**Activity**
Locate the line bearing "The gomme [rose]" in the material below, then reproduce it and each following line up to and including the line bearing "The pot de fleurs [blanc]".

**Excerpted data**
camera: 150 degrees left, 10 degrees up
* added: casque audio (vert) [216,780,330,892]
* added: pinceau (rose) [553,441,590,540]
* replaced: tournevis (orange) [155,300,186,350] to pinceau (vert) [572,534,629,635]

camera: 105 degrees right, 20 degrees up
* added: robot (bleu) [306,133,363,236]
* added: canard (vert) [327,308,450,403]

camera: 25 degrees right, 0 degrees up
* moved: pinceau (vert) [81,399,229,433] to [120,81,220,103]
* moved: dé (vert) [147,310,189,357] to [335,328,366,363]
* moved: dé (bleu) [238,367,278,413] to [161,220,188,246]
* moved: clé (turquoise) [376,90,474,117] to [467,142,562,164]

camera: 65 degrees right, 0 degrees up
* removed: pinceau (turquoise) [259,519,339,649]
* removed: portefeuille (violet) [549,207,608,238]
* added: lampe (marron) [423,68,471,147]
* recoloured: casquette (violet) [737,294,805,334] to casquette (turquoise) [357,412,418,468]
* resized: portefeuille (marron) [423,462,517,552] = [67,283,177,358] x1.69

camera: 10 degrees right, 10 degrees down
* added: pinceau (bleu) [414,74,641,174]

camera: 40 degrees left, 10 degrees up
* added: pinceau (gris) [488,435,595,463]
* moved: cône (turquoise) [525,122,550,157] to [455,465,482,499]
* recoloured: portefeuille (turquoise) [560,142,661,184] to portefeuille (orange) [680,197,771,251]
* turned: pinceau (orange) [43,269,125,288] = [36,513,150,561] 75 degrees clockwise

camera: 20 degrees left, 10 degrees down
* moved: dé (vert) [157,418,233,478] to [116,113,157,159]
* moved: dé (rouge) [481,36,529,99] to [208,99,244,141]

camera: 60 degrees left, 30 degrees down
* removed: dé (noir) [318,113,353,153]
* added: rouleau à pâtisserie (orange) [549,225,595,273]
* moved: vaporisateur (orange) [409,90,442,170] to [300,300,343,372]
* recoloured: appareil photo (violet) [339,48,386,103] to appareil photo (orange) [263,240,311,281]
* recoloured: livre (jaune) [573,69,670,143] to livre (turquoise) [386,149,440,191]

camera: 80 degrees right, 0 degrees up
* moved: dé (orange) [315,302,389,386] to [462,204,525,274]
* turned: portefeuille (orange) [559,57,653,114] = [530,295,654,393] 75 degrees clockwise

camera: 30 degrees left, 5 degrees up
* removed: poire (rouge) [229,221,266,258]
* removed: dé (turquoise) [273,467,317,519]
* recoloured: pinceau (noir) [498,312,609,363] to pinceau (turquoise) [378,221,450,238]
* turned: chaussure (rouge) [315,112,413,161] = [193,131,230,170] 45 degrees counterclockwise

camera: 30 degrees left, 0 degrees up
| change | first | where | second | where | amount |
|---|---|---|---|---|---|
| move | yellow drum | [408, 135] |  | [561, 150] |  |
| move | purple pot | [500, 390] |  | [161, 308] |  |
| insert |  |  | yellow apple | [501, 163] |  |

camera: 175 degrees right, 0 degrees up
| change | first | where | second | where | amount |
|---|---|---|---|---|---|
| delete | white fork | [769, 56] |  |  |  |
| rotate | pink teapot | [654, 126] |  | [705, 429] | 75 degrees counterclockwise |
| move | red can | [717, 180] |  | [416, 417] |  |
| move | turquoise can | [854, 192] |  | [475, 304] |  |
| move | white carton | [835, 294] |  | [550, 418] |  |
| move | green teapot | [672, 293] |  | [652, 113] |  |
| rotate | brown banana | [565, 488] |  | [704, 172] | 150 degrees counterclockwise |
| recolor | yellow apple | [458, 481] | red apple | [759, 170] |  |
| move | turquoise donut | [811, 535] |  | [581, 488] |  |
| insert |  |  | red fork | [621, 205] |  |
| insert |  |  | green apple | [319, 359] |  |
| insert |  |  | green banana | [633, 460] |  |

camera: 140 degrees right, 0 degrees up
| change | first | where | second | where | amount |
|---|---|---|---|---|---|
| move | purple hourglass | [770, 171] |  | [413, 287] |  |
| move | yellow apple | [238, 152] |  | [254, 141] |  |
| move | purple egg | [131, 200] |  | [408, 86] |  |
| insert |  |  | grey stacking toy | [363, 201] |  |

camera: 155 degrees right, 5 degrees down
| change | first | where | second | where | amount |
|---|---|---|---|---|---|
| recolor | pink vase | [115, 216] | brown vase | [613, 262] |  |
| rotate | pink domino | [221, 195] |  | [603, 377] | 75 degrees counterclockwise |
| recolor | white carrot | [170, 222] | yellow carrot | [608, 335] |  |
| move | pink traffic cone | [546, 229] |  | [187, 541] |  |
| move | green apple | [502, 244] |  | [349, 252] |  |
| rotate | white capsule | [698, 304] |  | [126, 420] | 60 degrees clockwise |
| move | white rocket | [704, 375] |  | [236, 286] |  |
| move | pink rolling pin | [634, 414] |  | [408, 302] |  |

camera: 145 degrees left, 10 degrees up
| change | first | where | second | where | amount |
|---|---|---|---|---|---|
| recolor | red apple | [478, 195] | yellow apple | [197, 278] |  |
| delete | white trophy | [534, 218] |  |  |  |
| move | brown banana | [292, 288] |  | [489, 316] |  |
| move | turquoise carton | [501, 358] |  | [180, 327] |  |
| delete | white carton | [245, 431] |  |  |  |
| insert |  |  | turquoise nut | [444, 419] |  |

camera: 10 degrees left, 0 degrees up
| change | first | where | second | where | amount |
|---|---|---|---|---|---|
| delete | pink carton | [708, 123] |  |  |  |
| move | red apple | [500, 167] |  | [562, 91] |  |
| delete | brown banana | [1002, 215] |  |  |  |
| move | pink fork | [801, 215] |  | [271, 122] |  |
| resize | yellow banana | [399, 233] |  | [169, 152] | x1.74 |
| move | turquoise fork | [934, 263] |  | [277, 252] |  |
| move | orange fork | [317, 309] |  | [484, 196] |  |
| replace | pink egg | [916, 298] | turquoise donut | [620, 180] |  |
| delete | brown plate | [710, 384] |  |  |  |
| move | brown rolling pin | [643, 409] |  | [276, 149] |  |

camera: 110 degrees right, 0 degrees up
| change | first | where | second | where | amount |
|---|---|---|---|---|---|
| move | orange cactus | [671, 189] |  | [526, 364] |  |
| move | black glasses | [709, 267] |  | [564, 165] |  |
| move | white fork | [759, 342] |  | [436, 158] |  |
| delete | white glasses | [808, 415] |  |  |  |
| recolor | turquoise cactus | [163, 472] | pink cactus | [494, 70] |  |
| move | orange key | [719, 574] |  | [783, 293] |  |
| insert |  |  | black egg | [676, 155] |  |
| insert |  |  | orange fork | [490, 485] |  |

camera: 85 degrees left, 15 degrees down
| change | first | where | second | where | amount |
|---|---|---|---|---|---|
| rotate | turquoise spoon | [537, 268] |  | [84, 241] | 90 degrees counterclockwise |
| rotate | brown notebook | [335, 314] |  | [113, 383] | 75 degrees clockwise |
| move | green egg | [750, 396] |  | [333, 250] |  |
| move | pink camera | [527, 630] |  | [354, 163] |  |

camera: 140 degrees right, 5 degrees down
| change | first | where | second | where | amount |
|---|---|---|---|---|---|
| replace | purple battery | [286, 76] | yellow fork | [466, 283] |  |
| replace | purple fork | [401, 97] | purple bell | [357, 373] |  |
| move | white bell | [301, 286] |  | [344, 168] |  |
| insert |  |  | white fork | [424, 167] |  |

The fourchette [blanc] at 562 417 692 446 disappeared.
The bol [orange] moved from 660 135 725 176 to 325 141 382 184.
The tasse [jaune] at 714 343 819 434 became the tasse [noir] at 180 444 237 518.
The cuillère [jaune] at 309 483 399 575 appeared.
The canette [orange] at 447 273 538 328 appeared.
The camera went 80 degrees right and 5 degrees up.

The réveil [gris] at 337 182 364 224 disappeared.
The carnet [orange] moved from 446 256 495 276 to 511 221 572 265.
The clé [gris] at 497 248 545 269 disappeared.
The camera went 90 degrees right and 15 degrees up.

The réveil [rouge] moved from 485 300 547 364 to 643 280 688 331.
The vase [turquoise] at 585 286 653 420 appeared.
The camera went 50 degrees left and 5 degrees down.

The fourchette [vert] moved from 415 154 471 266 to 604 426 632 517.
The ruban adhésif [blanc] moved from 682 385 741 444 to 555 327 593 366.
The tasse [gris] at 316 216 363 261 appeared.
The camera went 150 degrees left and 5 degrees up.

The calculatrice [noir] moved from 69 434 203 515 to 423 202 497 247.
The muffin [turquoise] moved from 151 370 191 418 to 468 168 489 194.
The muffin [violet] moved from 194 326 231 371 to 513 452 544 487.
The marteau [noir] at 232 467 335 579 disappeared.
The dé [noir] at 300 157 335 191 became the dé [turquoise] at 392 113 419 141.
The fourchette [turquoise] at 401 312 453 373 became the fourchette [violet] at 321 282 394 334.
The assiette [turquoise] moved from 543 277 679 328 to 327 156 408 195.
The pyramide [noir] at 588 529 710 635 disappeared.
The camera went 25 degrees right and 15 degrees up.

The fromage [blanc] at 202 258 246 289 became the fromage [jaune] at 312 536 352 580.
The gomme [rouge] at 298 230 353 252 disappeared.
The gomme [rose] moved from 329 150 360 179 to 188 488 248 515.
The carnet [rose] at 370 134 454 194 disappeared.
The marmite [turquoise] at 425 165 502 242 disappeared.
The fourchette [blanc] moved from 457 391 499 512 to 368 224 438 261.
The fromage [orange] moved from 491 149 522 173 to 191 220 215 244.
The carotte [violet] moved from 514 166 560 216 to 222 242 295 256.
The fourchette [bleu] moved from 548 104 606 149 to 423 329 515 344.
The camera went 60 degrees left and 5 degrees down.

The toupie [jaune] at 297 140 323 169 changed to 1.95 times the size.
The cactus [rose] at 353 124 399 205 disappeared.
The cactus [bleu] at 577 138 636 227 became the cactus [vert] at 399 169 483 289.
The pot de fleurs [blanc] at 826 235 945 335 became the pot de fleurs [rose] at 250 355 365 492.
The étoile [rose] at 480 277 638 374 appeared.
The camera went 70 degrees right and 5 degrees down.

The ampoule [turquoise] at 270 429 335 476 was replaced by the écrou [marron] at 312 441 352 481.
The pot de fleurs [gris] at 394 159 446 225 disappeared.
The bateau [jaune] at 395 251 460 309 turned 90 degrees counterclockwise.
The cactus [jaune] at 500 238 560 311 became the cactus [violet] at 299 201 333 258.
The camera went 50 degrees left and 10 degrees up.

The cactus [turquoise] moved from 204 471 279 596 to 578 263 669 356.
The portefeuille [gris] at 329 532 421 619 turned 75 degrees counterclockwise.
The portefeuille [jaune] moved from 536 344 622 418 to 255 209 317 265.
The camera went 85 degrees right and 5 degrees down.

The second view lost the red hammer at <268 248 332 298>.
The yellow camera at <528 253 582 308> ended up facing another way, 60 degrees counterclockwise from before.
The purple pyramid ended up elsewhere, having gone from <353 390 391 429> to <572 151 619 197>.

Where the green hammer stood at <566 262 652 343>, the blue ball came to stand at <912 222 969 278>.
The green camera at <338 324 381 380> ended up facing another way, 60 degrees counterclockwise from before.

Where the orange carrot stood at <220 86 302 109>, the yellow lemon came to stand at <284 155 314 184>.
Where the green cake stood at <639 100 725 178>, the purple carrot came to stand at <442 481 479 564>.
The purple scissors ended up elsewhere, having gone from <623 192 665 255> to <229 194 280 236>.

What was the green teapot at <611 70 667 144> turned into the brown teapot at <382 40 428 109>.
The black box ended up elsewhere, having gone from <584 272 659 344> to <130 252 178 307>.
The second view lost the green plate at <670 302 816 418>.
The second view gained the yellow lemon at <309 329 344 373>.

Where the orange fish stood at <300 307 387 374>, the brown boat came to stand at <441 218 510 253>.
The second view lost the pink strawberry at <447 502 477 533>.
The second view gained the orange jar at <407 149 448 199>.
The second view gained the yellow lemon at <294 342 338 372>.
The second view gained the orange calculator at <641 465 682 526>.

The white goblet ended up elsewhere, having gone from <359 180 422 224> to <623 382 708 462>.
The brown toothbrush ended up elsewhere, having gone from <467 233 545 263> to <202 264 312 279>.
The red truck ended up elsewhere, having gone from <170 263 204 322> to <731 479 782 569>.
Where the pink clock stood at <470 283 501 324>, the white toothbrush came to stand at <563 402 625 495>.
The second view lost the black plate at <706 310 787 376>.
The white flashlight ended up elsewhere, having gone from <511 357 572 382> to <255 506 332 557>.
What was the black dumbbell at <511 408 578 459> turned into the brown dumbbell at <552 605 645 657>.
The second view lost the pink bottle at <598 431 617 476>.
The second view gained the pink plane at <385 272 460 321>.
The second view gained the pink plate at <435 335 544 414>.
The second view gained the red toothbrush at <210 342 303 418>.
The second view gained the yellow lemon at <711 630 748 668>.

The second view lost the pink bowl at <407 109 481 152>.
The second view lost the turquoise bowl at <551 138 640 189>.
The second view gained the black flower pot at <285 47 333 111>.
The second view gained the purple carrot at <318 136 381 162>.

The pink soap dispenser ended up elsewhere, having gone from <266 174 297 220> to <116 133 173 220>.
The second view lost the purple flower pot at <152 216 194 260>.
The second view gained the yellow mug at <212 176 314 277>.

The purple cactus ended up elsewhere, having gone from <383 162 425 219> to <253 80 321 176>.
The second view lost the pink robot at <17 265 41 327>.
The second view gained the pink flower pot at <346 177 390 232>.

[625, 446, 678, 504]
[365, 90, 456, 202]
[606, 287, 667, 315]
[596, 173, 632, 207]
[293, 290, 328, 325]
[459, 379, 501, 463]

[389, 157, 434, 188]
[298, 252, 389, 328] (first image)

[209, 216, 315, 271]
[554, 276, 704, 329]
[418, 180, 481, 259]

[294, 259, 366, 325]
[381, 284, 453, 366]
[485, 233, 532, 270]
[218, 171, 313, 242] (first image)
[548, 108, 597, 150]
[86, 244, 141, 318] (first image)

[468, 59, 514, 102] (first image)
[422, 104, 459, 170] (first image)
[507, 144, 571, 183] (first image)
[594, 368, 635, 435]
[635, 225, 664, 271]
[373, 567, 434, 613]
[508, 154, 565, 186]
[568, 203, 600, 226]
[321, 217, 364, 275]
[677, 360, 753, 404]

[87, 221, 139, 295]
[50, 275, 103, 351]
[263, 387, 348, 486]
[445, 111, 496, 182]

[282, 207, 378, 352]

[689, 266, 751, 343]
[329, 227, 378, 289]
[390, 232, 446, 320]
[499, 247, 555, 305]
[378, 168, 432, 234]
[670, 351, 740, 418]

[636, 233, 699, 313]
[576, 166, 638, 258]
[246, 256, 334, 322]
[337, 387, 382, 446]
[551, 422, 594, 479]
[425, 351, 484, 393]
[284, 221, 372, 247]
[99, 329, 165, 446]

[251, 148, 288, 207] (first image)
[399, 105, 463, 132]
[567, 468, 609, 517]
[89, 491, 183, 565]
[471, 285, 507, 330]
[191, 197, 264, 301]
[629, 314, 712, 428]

**Task answer**
The gomme [rose] moved from 329 150 360 179 to 188 488 248 515.
The carnet [rose] at 370 134 454 194 disappeared.
The marmite [turquoise] at 425 165 502 242 disappeared.
The fourchette [blanc] moved from 457 391 499 512 to 368 224 438 261.
The fromage [orange] moved from 491 149 522 173 to 191 220 215 244.
The carotte [violet] moved from 514 166 560 216 to 222 242 295 256.
The fourchette [bleu] moved from 548 104 606 149 to 423 329 515 344.
The camera went 60 degrees left and 5 degrees down.

The toupie [jaune] at 297 140 323 169 changed to 1.95 times the size.
The cactus [rose] at 353 124 399 205 disappeared.
The cactus [bleu] at 577 138 636 227 became the cactus [vert] at 399 169 483 289.
The pot de fleurs [blanc] at 826 235 945 335 became the pot de fleurs [rose] at 250 355 365 492.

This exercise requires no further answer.